The word "type" may appear in some lines of the data; copy every such line.

======== MATERIAL FOR THE TASK

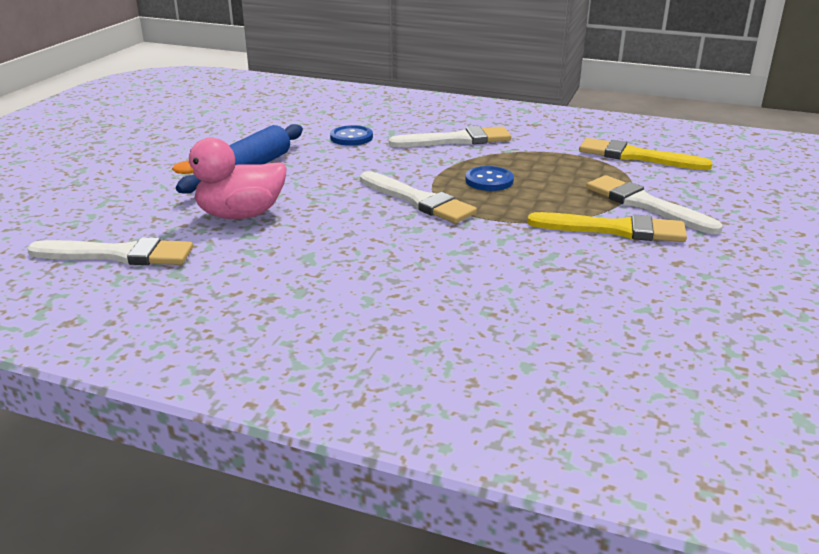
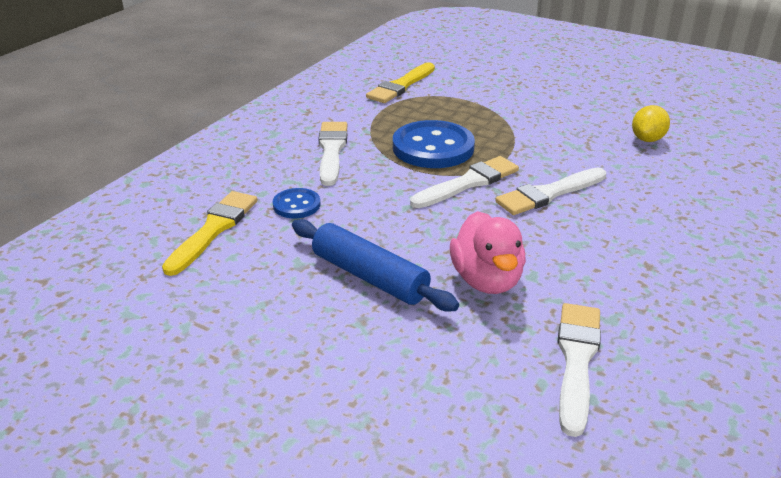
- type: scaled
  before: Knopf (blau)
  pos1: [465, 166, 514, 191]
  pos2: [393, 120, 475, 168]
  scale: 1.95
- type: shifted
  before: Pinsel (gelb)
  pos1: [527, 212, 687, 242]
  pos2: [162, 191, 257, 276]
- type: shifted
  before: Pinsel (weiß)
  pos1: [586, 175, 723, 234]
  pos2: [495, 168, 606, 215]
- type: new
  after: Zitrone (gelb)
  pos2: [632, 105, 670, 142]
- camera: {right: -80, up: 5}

================

▶ **RESPONSE TO THIS EXERCISE**
- type: scaled
- type: shifted
- type: shifted
- type: new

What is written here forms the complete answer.